WORK REQUIRED:
Output all of the data exactly, keeping any images out of the copy.

MATERIAL PROVIDED:
- - -

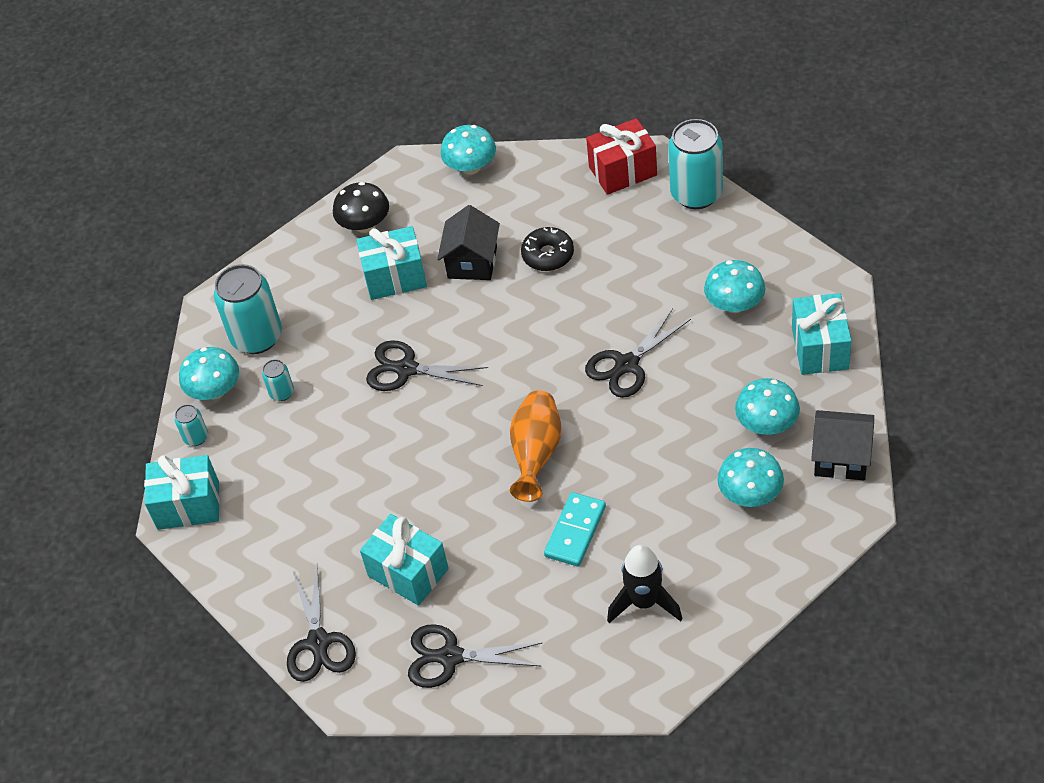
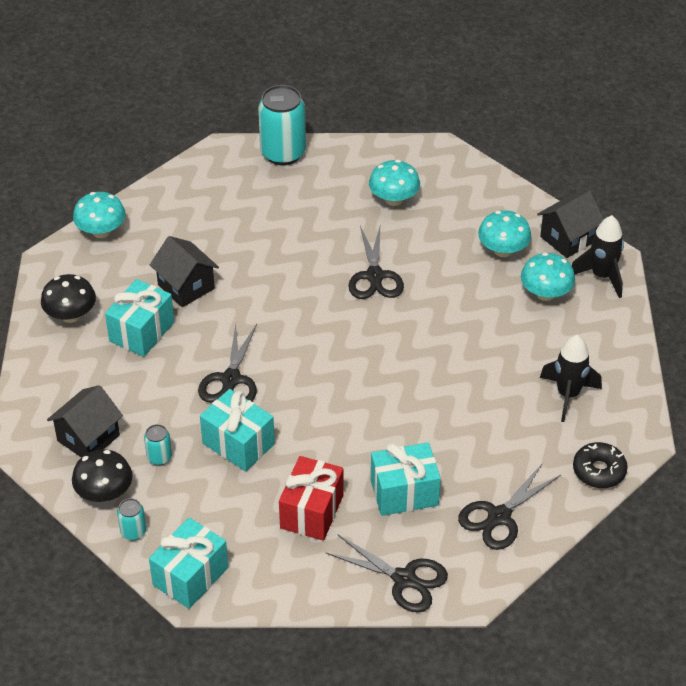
camera: 55 degrees left, 5 degrees down
(215, 390) = (104, 493): turquoise mushroom -> black mushroom
(257, 337) = (88, 438): turquoise can -> black house
(406, 369) = (231, 380): black scissors -> black scissors turned 45 degrees counterclockwise
(536, 454) = (389, 365): orange vase -> none
(548, 255) = (233, 249): black donut -> black donut (599, 471)
(575, 531) = (474, 389): turquoise domino -> none
(623, 171) = (215, 169): red gift -> red gift (311, 511)
(820, 348) = (476, 190): turquoise gift -> turquoise gift (238, 443)
(823, 518) = (601, 276): none -> black rocket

- - -

SOLUTION TO THE PROBLEM:
camera: 55 degrees left, 5 degrees down
(215, 390) = (104, 493): turquoise mushroom -> black mushroom
(257, 337) = (88, 438): turquoise can -> black house
(406, 369) = (231, 380): black scissors -> black scissors turned 45 degrees counterclockwise
(536, 454) = (389, 365): orange vase -> none
(548, 255) = (233, 249): black donut -> black donut (599, 471)
(575, 531) = (474, 389): turquoise domino -> none
(623, 171) = (215, 169): red gift -> red gift (311, 511)
(820, 348) = (476, 190): turquoise gift -> turquoise gift (238, 443)
(823, 518) = (601, 276): none -> black rocket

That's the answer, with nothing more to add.